> _ACTIVITY_: Exact repetition of the data is the whole task.

> _SUPPLIED MATERIAL_:

Segment Open

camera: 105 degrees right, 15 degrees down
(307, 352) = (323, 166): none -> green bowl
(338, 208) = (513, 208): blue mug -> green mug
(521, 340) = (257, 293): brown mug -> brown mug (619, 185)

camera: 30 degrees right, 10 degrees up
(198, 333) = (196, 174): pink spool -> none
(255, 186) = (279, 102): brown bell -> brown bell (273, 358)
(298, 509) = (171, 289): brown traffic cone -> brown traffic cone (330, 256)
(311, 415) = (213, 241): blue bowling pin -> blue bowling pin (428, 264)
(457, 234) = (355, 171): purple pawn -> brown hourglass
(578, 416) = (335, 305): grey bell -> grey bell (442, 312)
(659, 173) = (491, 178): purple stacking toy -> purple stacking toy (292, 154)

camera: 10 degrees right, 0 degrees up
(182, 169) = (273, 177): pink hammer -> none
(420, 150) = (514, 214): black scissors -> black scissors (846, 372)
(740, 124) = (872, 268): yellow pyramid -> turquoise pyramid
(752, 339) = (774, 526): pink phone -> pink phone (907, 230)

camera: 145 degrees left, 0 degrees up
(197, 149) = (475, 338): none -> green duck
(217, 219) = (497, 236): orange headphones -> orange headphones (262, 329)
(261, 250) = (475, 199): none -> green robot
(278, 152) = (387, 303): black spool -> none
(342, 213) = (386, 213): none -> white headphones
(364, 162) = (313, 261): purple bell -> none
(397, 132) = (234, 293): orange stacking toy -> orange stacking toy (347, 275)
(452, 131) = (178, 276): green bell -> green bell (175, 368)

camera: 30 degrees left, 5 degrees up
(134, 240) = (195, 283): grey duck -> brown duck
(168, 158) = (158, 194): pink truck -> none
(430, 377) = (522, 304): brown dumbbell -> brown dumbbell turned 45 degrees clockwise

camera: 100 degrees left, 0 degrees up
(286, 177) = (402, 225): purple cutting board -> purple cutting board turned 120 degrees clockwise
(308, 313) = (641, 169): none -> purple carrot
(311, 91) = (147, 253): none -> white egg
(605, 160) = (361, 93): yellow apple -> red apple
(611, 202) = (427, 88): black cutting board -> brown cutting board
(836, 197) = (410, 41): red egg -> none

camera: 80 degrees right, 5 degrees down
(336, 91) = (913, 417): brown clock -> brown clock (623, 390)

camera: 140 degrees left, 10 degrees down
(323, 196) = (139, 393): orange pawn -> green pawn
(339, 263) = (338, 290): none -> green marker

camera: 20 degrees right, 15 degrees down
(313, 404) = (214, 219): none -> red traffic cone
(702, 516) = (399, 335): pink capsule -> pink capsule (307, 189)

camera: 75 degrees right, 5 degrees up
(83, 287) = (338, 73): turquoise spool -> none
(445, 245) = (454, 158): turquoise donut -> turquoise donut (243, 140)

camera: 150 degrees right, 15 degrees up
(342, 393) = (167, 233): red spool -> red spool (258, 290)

Segment Closed

> _SOLUTION TO THIS TASK_:
camera: 105 degrees right, 15 degrees down
(307, 352) = (323, 166): none -> green bowl
(338, 208) = (513, 208): blue mug -> green mug
(521, 340) = (257, 293): brown mug -> brown mug (619, 185)

camera: 30 degrees right, 10 degrees up
(198, 333) = (196, 174): pink spool -> none
(255, 186) = (279, 102): brown bell -> brown bell (273, 358)
(298, 509) = (171, 289): brown traffic cone -> brown traffic cone (330, 256)
(311, 415) = (213, 241): blue bowling pin -> blue bowling pin (428, 264)
(457, 234) = (355, 171): purple pawn -> brown hourglass
(578, 416) = (335, 305): grey bell -> grey bell (442, 312)
(659, 173) = (491, 178): purple stacking toy -> purple stacking toy (292, 154)

camera: 10 degrees right, 0 degrees up
(182, 169) = (273, 177): pink hammer -> none
(420, 150) = (514, 214): black scissors -> black scissors (846, 372)
(740, 124) = (872, 268): yellow pyramid -> turquoise pyramid
(752, 339) = (774, 526): pink phone -> pink phone (907, 230)

camera: 145 degrees left, 0 degrees up
(197, 149) = (475, 338): none -> green duck
(217, 219) = (497, 236): orange headphones -> orange headphones (262, 329)
(261, 250) = (475, 199): none -> green robot
(278, 152) = (387, 303): black spool -> none
(342, 213) = (386, 213): none -> white headphones
(364, 162) = (313, 261): purple bell -> none
(397, 132) = (234, 293): orange stacking toy -> orange stacking toy (347, 275)
(452, 131) = (178, 276): green bell -> green bell (175, 368)

camera: 30 degrees left, 5 degrees up
(134, 240) = (195, 283): grey duck -> brown duck
(168, 158) = (158, 194): pink truck -> none
(430, 377) = (522, 304): brown dumbbell -> brown dumbbell turned 45 degrees clockwise

camera: 100 degrees left, 0 degrees up
(286, 177) = (402, 225): purple cutting board -> purple cutting board turned 120 degrees clockwise
(308, 313) = (641, 169): none -> purple carrot
(311, 91) = (147, 253): none -> white egg
(605, 160) = (361, 93): yellow apple -> red apple
(611, 202) = (427, 88): black cutting board -> brown cutting board
(836, 197) = (410, 41): red egg -> none

camera: 80 degrees right, 5 degrees down
(336, 91) = (913, 417): brown clock -> brown clock (623, 390)

camera: 140 degrees left, 10 degrees down
(323, 196) = (139, 393): orange pawn -> green pawn
(339, 263) = (338, 290): none -> green marker

camera: 20 degrees right, 15 degrees down
(313, 404) = (214, 219): none -> red traffic cone
(702, 516) = (399, 335): pink capsule -> pink capsule (307, 189)

camera: 75 degrees right, 5 degrees up
(83, 287) = (338, 73): turquoise spool -> none
(445, 245) = (454, 158): turquoise donut -> turquoise donut (243, 140)

camera: 150 degrees right, 15 degrees up
(342, 393) = (167, 233): red spool -> red spool (258, 290)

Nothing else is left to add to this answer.